> [Dataset items]:
- - -
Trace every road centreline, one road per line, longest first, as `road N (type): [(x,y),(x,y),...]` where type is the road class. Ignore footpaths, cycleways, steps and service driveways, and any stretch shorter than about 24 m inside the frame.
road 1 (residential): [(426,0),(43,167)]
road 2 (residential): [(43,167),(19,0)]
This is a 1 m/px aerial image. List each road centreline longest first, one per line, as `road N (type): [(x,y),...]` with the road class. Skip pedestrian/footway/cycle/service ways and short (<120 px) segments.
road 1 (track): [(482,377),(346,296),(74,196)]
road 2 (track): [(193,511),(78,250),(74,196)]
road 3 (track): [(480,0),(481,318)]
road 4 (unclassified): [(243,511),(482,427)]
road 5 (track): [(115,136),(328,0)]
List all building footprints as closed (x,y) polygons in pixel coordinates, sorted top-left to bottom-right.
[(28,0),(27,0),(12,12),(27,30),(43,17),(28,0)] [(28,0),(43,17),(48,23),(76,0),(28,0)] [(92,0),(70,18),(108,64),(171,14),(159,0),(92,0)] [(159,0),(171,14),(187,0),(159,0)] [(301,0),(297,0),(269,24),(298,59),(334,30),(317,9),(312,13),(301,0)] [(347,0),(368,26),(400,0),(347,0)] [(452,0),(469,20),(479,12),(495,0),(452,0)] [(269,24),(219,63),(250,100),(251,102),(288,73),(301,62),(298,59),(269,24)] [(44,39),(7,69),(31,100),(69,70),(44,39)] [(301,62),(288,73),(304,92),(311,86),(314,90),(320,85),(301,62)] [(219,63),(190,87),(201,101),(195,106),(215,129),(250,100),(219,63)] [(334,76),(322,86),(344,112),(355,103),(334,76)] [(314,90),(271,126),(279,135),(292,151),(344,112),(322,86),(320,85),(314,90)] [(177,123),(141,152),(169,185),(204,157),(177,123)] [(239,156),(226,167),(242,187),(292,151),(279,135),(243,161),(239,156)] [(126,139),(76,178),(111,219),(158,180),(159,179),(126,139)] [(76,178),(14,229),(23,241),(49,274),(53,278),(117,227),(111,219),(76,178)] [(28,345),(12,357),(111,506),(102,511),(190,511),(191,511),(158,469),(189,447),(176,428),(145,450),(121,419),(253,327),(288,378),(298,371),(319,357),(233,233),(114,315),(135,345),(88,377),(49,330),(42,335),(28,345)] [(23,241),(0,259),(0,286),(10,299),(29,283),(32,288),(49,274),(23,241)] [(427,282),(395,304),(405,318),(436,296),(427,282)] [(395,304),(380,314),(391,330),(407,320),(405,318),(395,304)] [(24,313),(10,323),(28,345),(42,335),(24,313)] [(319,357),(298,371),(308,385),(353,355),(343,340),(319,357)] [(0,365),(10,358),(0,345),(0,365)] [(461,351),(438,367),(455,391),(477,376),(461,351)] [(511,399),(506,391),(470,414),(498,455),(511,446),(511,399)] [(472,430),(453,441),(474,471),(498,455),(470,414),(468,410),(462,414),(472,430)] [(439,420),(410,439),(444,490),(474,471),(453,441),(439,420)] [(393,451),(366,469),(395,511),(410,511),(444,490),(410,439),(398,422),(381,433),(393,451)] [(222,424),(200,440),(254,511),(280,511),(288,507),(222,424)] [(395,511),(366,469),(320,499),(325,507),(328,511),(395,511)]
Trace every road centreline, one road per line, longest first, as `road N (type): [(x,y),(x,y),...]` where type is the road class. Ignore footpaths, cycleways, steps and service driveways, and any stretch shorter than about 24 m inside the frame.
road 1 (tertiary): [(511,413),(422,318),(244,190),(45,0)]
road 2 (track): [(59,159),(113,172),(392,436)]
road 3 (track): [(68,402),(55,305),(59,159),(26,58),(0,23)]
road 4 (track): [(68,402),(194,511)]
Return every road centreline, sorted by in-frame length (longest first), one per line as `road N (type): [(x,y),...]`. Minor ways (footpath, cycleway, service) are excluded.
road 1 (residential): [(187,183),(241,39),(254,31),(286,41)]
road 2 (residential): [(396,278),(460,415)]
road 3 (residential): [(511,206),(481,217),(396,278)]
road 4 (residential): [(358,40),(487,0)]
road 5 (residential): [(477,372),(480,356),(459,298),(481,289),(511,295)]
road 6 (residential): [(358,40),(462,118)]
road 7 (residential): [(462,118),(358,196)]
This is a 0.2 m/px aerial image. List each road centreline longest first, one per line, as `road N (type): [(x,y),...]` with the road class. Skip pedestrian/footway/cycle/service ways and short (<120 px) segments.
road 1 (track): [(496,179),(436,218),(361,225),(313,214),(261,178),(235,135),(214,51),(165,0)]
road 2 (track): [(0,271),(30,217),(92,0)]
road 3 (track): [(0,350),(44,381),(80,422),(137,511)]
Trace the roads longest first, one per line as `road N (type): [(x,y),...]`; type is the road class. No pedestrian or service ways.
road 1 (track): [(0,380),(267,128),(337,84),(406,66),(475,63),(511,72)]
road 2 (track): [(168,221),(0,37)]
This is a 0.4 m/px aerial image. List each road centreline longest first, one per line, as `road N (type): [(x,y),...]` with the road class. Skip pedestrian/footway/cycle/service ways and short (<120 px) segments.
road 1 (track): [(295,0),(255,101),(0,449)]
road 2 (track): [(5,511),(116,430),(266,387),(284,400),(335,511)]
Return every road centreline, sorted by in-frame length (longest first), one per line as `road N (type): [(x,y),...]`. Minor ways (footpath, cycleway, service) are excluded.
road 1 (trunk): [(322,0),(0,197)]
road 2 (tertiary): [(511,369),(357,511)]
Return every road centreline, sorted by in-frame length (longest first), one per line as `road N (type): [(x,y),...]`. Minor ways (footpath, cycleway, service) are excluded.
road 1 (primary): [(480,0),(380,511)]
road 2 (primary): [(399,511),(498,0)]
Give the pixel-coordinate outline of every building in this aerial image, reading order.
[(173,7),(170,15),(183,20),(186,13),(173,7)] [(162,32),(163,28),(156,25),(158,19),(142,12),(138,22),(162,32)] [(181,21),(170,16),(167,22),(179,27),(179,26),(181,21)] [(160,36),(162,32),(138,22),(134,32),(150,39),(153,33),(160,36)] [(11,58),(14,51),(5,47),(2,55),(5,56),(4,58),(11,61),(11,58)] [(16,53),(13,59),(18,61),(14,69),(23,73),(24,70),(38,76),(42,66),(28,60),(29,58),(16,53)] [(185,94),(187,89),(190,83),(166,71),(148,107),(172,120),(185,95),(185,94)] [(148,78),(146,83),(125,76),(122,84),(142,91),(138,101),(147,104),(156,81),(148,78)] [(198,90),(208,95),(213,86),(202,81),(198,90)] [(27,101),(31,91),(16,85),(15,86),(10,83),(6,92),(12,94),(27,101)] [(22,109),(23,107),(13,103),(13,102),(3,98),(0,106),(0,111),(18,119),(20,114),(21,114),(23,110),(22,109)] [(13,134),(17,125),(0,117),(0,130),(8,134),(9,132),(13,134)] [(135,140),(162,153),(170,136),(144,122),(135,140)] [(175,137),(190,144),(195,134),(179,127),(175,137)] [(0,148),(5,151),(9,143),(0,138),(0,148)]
- - -
> [Task]:
Reproduce the records above, swapping "centreline" for "centerline" at every occurrence and changing nothing else.

> [Task response]:
Trace every road centerline, one road per line, longest first, as `road N (type): [(x,y),(x,y),...]` where type is the road class. Ignore footpaths, cycleways, steps and service driveways, and any stretch shorter than about 24 m inside the frame.
road 1 (residential): [(426,0),(43,167)]
road 2 (residential): [(43,167),(19,0)]
This is a 1 m/px aerial image. List each road centerline longest first, one per line, as `road N (type): [(x,y),...]` with the road class. Skip pedestrian/footway/cycle/service ways and short (<120 px) segments.
road 1 (track): [(482,377),(346,296),(74,196)]
road 2 (track): [(193,511),(78,250),(74,196)]
road 3 (track): [(480,0),(481,318)]
road 4 (unclassified): [(243,511),(482,427)]
road 5 (track): [(115,136),(328,0)]
List all building footprints as closed (x,y) polygons in pixel coordinates, sorted top-left to bottom-right.
[(28,0),(27,0),(12,12),(27,30),(43,17),(28,0)] [(28,0),(43,17),(48,23),(76,0),(28,0)] [(92,0),(70,18),(108,64),(171,14),(159,0),(92,0)] [(159,0),(171,14),(187,0),(159,0)] [(301,0),(297,0),(269,24),(298,59),(334,30),(317,9),(312,13),(301,0)] [(347,0),(368,26),(400,0),(347,0)] [(452,0),(469,20),(479,12),(495,0),(452,0)] [(269,24),(219,63),(250,100),(251,102),(288,73),(301,62),(298,59),(269,24)] [(44,39),(7,69),(31,100),(69,70),(44,39)] [(301,62),(288,73),(304,92),(311,86),(314,90),(320,85),(301,62)] [(219,63),(190,87),(201,101),(195,106),(215,129),(250,100),(219,63)] [(334,76),(322,86),(344,112),(355,103),(334,76)] [(314,90),(271,126),(279,135),(292,151),(344,112),(322,86),(320,85),(314,90)] [(177,123),(141,152),(169,185),(204,157),(177,123)] [(239,156),(226,167),(242,187),(292,151),(279,135),(243,161),(239,156)] [(126,139),(76,178),(111,219),(158,180),(159,179),(126,139)] [(76,178),(14,229),(23,241),(49,274),(53,278),(117,227),(111,219),(76,178)] [(28,345),(12,357),(111,506),(102,511),(190,511),(191,511),(158,469),(189,447),(176,428),(145,450),(121,419),(253,327),(288,378),(298,371),(319,357),(233,233),(114,315),(135,345),(88,377),(49,330),(42,335),(28,345)] [(23,241),(0,259),(0,286),(10,299),(29,283),(32,288),(49,274),(23,241)] [(427,282),(395,304),(405,318),(436,296),(427,282)] [(395,304),(380,314),(391,330),(407,320),(405,318),(395,304)] [(24,313),(10,323),(28,345),(42,335),(24,313)] [(319,357),(298,371),(308,385),(353,355),(343,340),(319,357)] [(0,365),(10,358),(0,345),(0,365)] [(461,351),(438,367),(455,391),(477,376),(461,351)] [(511,399),(506,391),(470,414),(498,455),(511,446),(511,399)] [(472,430),(453,441),(474,471),(498,455),(470,414),(468,410),(462,414),(472,430)] [(439,420),(410,439),(444,490),(474,471),(453,441),(439,420)] [(393,451),(366,469),(395,511),(410,511),(444,490),(410,439),(398,422),(381,433),(393,451)] [(222,424),(200,440),(254,511),(280,511),(288,507),(222,424)] [(395,511),(366,469),(320,499),(325,507),(328,511),(395,511)]
Trace every road centerline, one road per line, longest first, as `road N (type): [(x,y),(x,y),...]` where type is the road class. Ignore footpaths, cycleways, steps and service driveways, and any stretch shorter than about 24 m inside the frame.
road 1 (tertiary): [(511,413),(422,318),(244,190),(45,0)]
road 2 (track): [(59,159),(113,172),(392,436)]
road 3 (track): [(68,402),(55,305),(59,159),(26,58),(0,23)]
road 4 (track): [(68,402),(194,511)]
Return every road centerline, sorted by in-frame length (longest first), one per line as `road N (type): [(x,y),...]`. Minor ways (footpath, cycleway, service) are excluded.
road 1 (residential): [(187,183),(241,39),(254,31),(286,41)]
road 2 (residential): [(396,278),(460,415)]
road 3 (residential): [(511,206),(481,217),(396,278)]
road 4 (residential): [(358,40),(487,0)]
road 5 (residential): [(477,372),(480,356),(459,298),(481,289),(511,295)]
road 6 (residential): [(358,40),(462,118)]
road 7 (residential): [(462,118),(358,196)]
This is a 0.2 m/px aerial image. List each road centerline longest first, one per line, as `road N (type): [(x,y),...]` with the road class. Skip pedestrian/footway/cycle/service ways and short (<120 px) segments.
road 1 (track): [(496,179),(436,218),(361,225),(313,214),(261,178),(235,135),(214,51),(165,0)]
road 2 (track): [(0,271),(30,217),(92,0)]
road 3 (track): [(0,350),(44,381),(80,422),(137,511)]
Trace the roads longest first, one per line as `road N (type): [(x,y),...]`; type is the road class. No pedestrian or service ways.
road 1 (track): [(0,380),(267,128),(337,84),(406,66),(475,63),(511,72)]
road 2 (track): [(168,221),(0,37)]
This is a 0.4 m/px aerial image. List each road centerline longest first, one per line, as `road N (type): [(x,y),...]` with the road class. Skip pedestrian/footway/cycle/service ways and short (<120 px) segments.
road 1 (track): [(295,0),(255,101),(0,449)]
road 2 (track): [(5,511),(116,430),(266,387),(284,400),(335,511)]
Return every road centerline, sorted by in-frame length (longest first), one per line as `road N (type): [(x,y),...]`. Minor ways (footpath, cycleway, service) are excluded.
road 1 (trunk): [(322,0),(0,197)]
road 2 (tertiary): [(511,369),(357,511)]
Return every road centerline, sorted by in-frame length (longest first), one per line as `road N (type): [(x,y),...]`. Minor ways (footpath, cycleway, service) are excluded.
road 1 (primary): [(480,0),(380,511)]
road 2 (primary): [(399,511),(498,0)]
Give the pixel-coordinate outline of every building in this aerial image, reading order.
[(173,7),(170,15),(183,20),(186,13),(173,7)] [(162,32),(163,28),(156,25),(158,19),(142,12),(138,22),(162,32)] [(181,21),(170,16),(167,22),(179,27),(179,26),(181,21)] [(160,36),(162,32),(138,22),(134,32),(150,39),(153,33),(160,36)] [(11,58),(14,51),(5,47),(2,55),(5,56),(4,58),(11,61),(11,58)] [(16,53),(13,59),(18,61),(14,69),(23,73),(24,70),(38,76),(42,66),(28,60),(29,58),(16,53)] [(185,94),(187,89),(190,83),(166,71),(148,107),(172,120),(185,95),(185,94)] [(148,78),(146,83),(125,76),(122,84),(142,91),(138,101),(147,104),(156,81),(148,78)] [(198,90),(208,95),(213,86),(202,81),(198,90)] [(27,101),(31,91),(16,85),(15,86),(10,83),(6,92),(12,94),(27,101)] [(22,109),(23,107),(13,103),(13,102),(3,98),(0,106),(0,111),(18,119),(20,114),(21,114),(23,110),(22,109)] [(13,134),(17,125),(0,117),(0,130),(8,134),(9,132),(13,134)] [(135,140),(162,153),(170,136),(144,122),(135,140)] [(175,137),(190,144),(195,134),(179,127),(175,137)] [(0,148),(5,151),(9,143),(0,138),(0,148)]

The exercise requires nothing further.